Description of the task:
Reproduce exactly the line with "RTC1 pin SQW: 3 -> A2" and all the lines beneath it, stopping only at the end of the material.
** Provided data follows **
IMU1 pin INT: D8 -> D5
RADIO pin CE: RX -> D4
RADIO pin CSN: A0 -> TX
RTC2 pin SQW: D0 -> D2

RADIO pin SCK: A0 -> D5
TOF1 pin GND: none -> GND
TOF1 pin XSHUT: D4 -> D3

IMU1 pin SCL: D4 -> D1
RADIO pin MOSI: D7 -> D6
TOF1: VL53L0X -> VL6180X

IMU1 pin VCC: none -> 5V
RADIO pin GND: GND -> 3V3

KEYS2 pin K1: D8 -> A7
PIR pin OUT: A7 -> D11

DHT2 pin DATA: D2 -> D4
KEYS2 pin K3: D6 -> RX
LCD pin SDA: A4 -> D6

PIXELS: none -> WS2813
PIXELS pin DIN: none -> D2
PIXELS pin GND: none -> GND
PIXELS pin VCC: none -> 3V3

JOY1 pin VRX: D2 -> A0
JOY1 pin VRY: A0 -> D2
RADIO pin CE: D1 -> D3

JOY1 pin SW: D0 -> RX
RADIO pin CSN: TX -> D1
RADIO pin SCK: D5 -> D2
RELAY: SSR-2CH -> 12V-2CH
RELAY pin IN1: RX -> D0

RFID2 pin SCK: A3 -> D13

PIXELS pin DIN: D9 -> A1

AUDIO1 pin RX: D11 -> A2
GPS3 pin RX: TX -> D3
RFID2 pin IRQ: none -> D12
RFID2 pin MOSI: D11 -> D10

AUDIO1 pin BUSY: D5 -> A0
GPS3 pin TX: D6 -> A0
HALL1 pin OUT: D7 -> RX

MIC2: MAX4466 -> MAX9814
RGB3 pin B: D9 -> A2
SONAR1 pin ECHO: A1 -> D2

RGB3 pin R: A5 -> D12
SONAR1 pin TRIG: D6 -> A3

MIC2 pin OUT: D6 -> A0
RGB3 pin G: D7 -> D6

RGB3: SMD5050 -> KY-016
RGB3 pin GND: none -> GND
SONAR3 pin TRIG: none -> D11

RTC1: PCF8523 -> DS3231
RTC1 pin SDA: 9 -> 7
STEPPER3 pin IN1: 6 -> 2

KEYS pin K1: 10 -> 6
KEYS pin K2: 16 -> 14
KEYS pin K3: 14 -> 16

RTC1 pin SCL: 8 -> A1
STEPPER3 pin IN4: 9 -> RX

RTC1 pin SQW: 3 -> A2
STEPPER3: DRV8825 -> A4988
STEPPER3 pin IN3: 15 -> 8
** End of Provided data **
Solved problem:
RTC1 pin SQW: 3 -> A2
STEPPER3: DRV8825 -> A4988
STEPPER3 pin IN3: 15 -> 8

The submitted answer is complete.